Work request:
For the listing below, output exactly the lines from the line with "camera: 100 degrees right, 0 degrees up" up to and including the line with "black screwdriver [735,393,844,509] -> none", and no other lines.

Exercise material:
=======

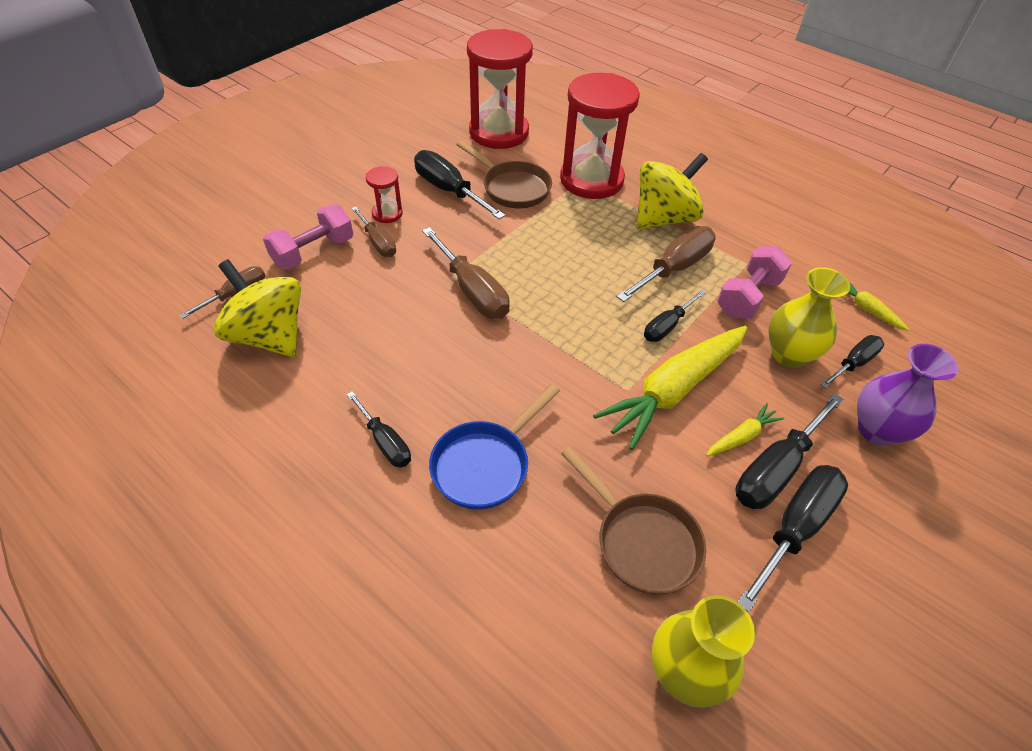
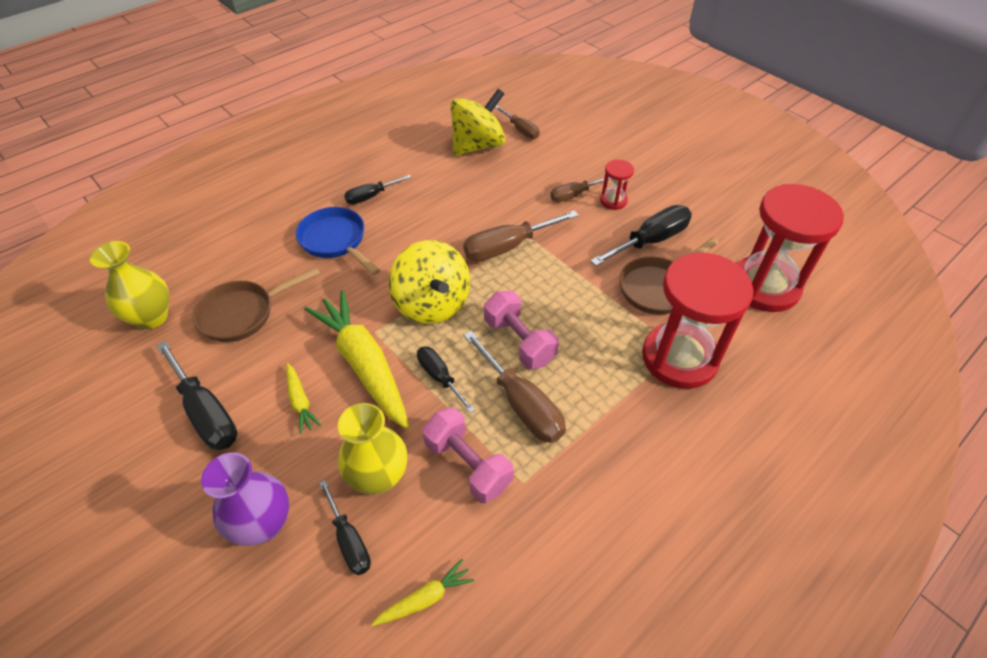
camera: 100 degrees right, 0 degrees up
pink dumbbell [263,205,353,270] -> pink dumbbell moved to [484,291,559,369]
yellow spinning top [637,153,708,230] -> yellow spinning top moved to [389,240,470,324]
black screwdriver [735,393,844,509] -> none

=======

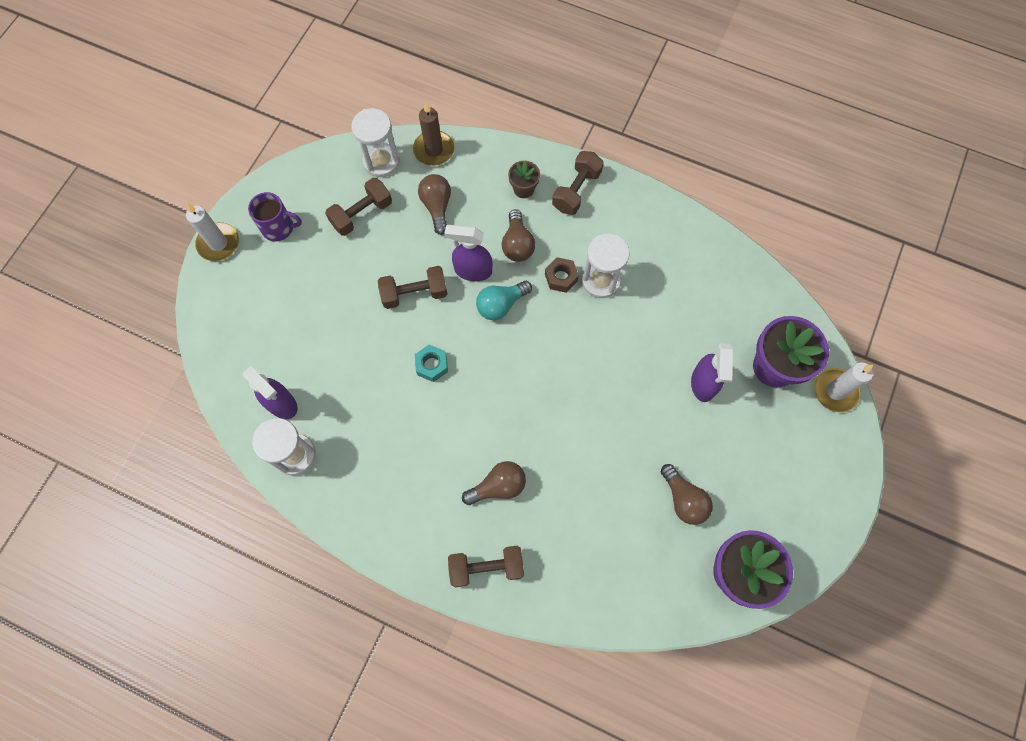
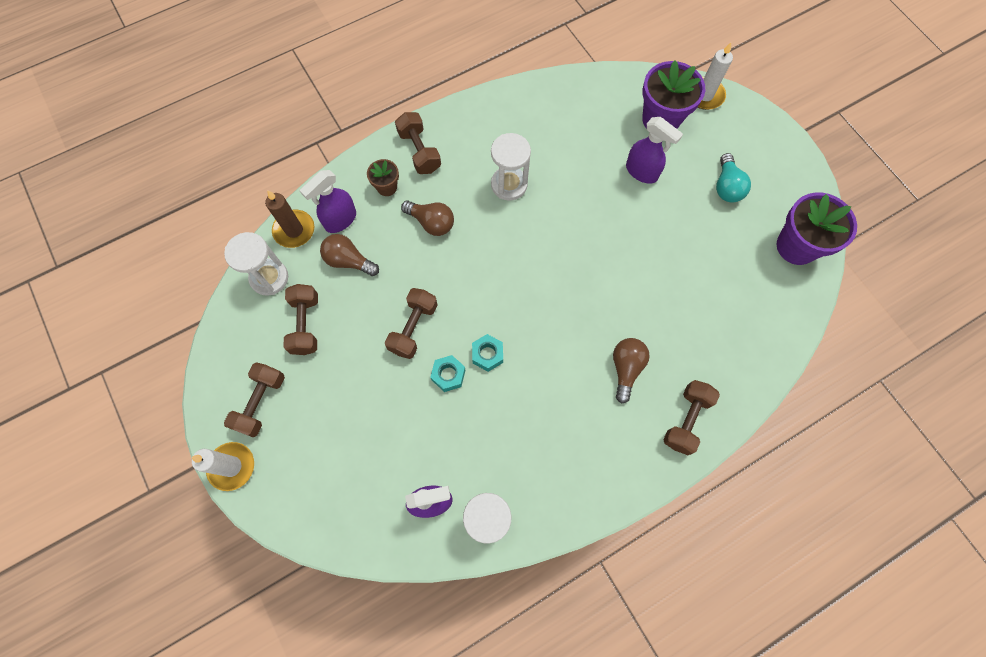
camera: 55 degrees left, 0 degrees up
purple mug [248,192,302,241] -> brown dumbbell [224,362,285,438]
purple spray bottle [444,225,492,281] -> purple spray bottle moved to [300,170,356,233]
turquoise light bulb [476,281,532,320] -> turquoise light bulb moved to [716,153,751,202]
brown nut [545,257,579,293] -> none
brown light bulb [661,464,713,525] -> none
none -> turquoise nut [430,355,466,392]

=======

Response to this task:
camera: 100 degrees right, 0 degrees up
pink dumbbell [263,205,353,270] -> pink dumbbell moved to [484,291,559,369]
yellow spinning top [637,153,708,230] -> yellow spinning top moved to [389,240,470,324]
black screwdriver [735,393,844,509] -> none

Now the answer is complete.